Start of Data for this task
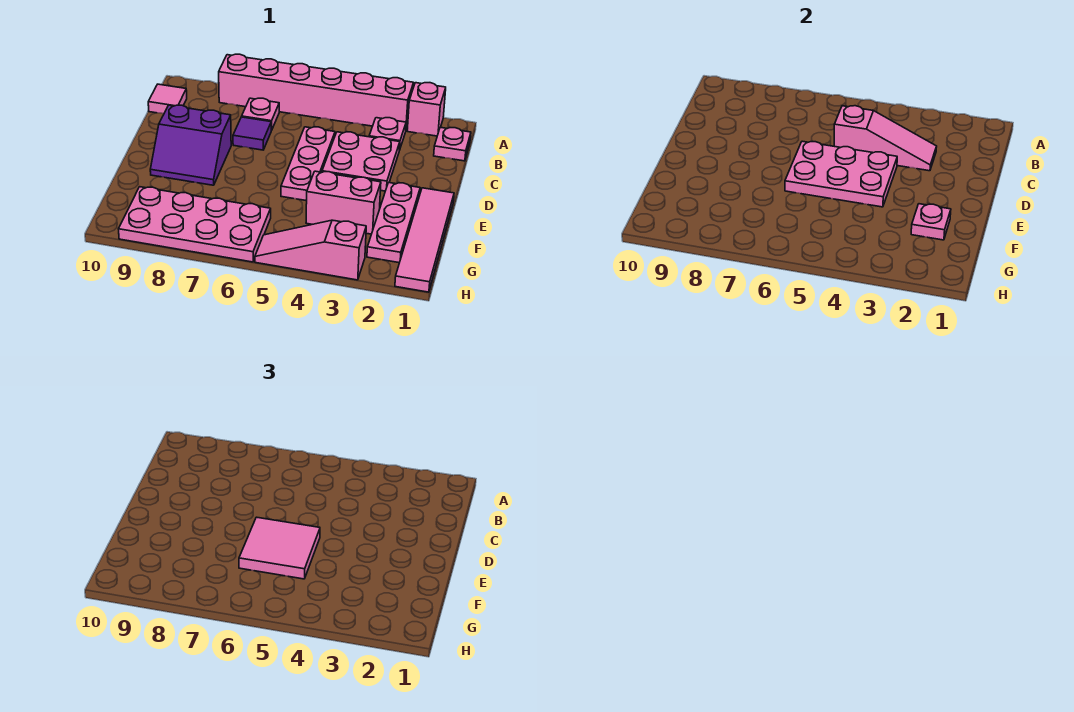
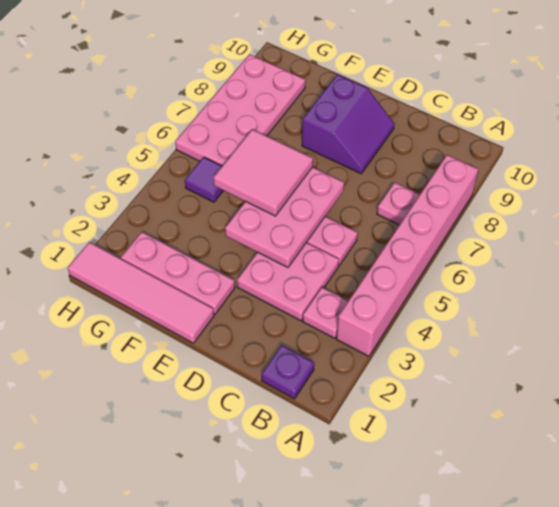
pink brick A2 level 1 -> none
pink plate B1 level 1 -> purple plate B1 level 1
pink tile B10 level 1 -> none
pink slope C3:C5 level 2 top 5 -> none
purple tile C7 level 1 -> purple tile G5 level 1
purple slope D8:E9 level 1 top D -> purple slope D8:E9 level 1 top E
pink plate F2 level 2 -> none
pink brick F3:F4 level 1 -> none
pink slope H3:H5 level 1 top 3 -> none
End of Data for this task
Start of Data for this task
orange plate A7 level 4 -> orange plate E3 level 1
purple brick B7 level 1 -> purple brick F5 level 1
End of Data for this task
Start of Data for this task
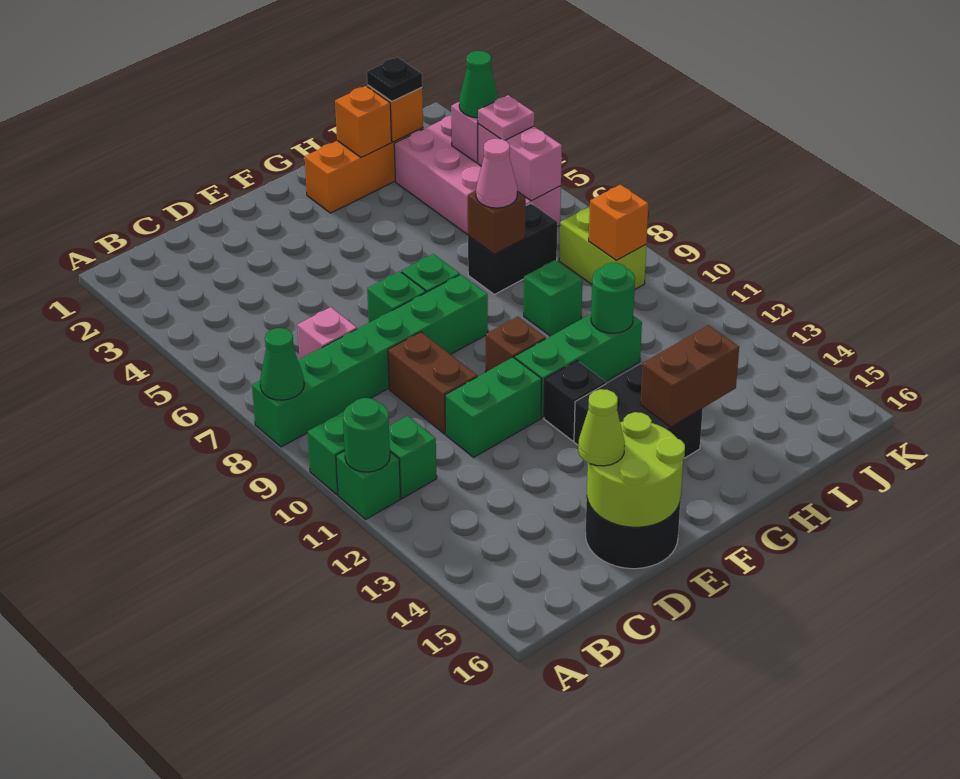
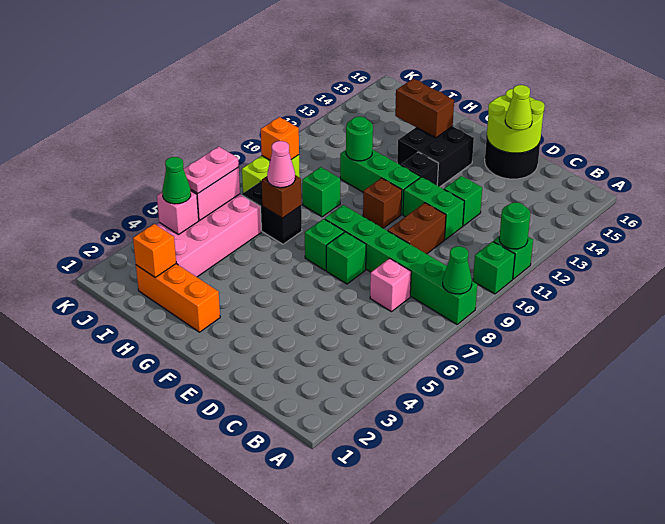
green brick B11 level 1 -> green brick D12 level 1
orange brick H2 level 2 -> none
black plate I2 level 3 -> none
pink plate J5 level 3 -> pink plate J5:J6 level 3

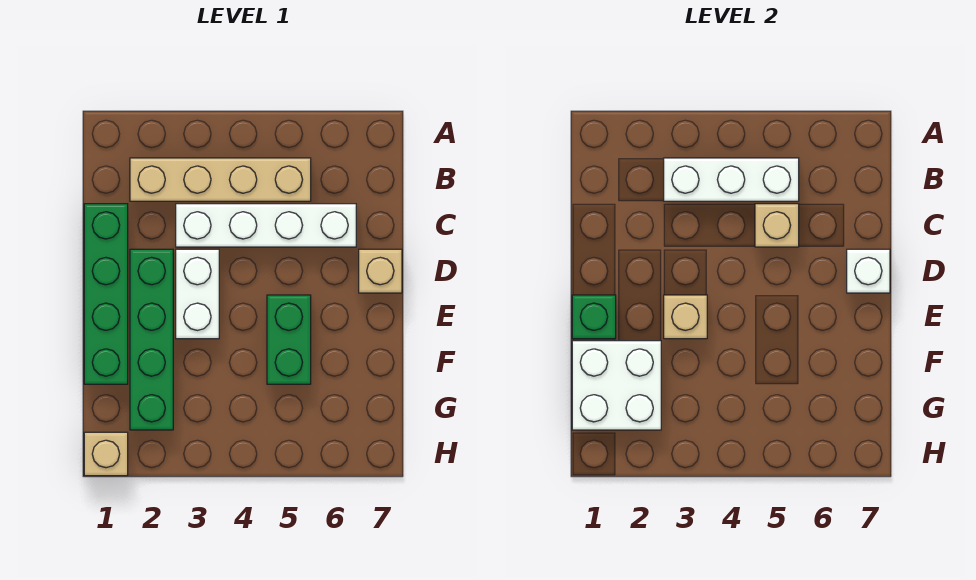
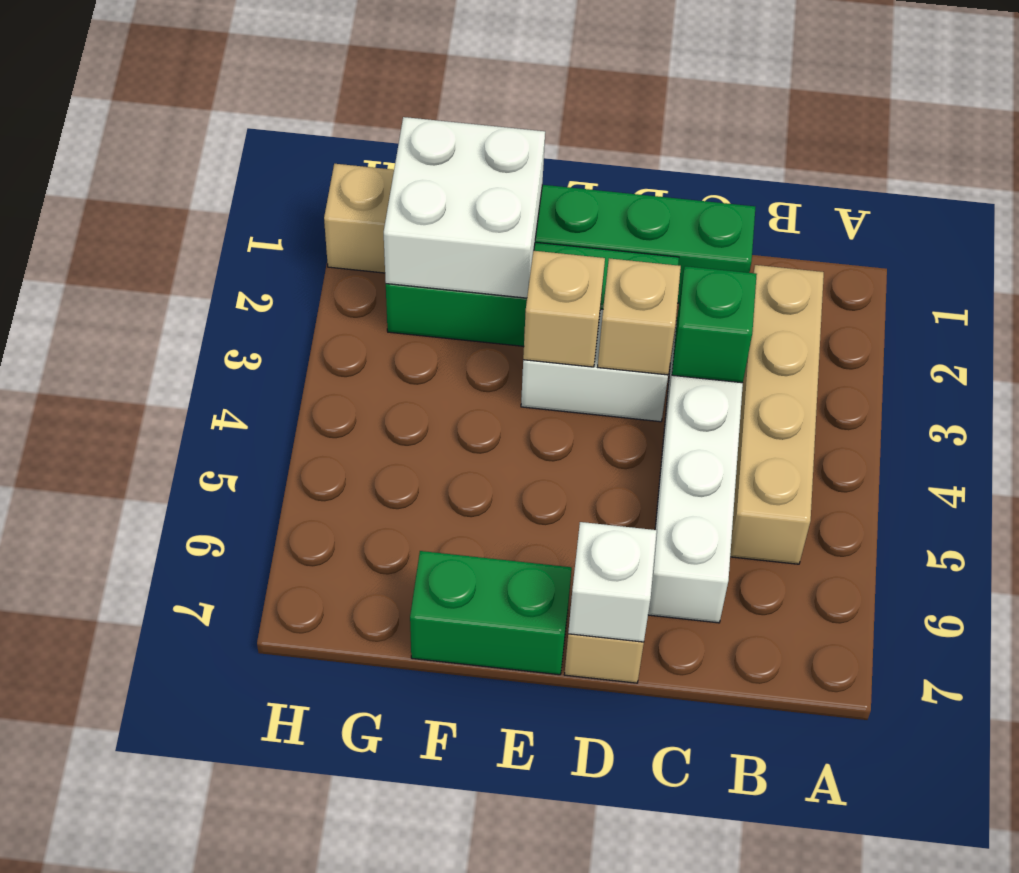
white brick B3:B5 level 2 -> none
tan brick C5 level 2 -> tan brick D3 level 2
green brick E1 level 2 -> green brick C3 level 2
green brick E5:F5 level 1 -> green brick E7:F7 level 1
End of Data for this task
Return every line in the listing that contains the word "pink".

Answer section:
pink brick A2 level 1 -> none
pink plate B1 level 1 -> purple plate B1 level 1
pink tile B10 level 1 -> none
pink slope C3:C5 level 2 top 5 -> none
pink plate F2 level 2 -> none
pink brick F3:F4 level 1 -> none
pink slope H3:H5 level 1 top 3 -> none
pink plate J5 level 3 -> pink plate J5:J6 level 3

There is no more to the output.